- [Required action]:
In the records below, find the line with "(147, 258) = (192, 411): red" and the line with "(573, 129) = (598, 116): green". Print both exactly, along with every line between them, and no other line.

- [Data to examine]:

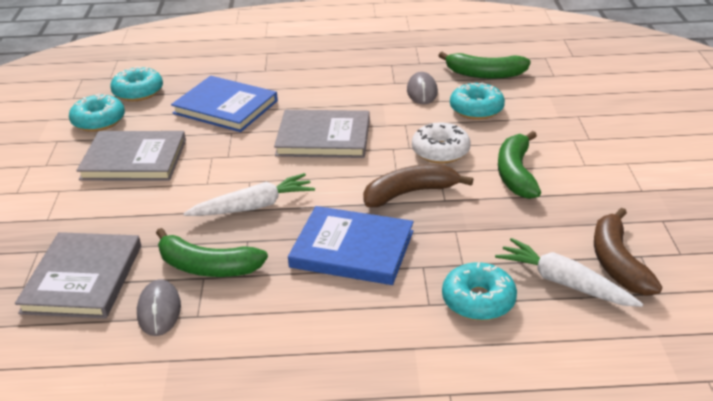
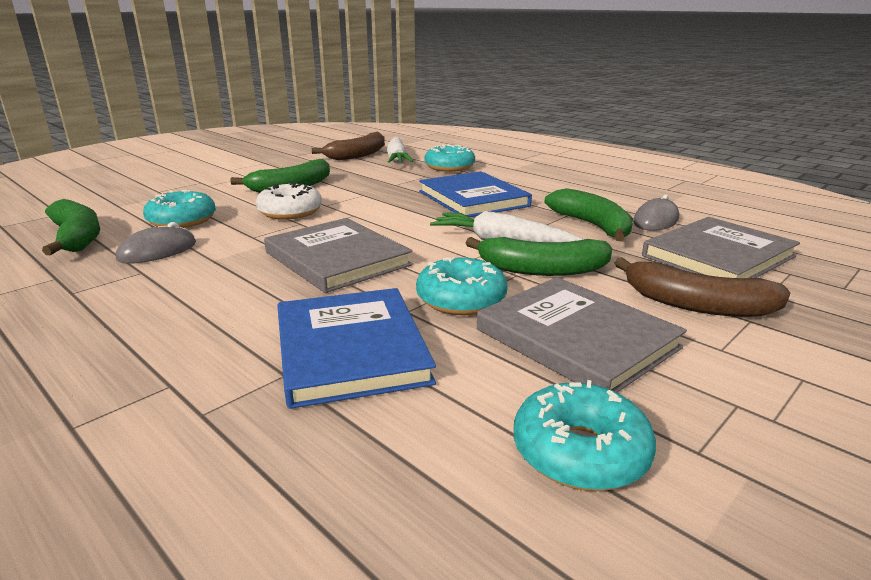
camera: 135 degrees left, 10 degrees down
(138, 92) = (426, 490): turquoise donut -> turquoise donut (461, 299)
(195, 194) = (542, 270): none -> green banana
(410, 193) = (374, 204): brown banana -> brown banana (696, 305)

* * *

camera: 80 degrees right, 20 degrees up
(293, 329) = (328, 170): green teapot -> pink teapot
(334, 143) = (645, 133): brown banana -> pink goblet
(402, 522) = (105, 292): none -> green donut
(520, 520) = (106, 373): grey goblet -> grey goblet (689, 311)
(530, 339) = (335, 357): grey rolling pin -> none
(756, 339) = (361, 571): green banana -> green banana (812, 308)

--

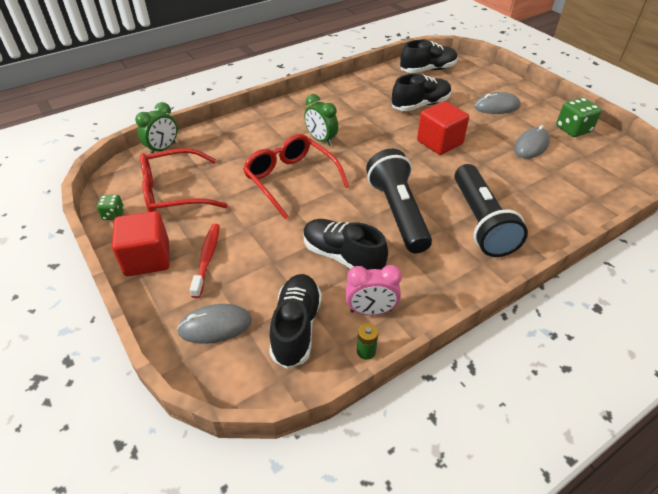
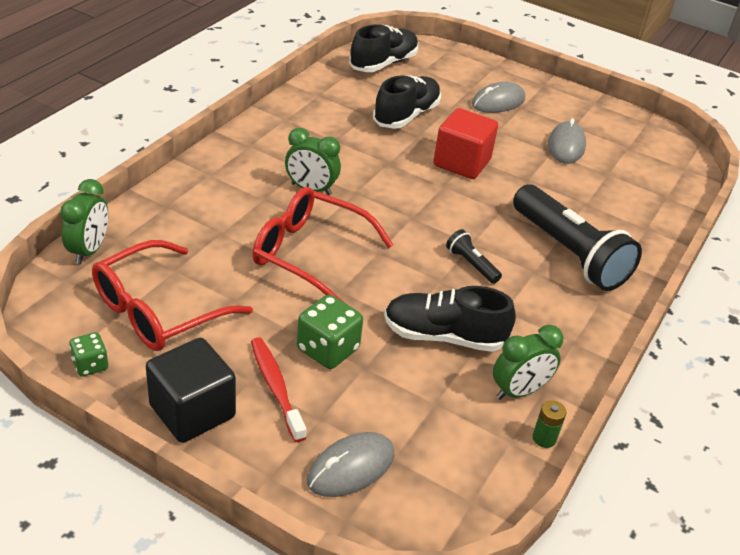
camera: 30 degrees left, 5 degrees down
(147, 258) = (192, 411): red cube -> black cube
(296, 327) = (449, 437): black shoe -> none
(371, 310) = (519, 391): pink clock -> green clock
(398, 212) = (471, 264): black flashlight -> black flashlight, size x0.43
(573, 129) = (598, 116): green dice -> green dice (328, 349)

- [Result for this exercise]:
(147, 258) = (192, 411): red cube -> black cube
(296, 327) = (449, 437): black shoe -> none
(371, 310) = (519, 391): pink clock -> green clock
(398, 212) = (471, 264): black flashlight -> black flashlight, size x0.43
(573, 129) = (598, 116): green dice -> green dice (328, 349)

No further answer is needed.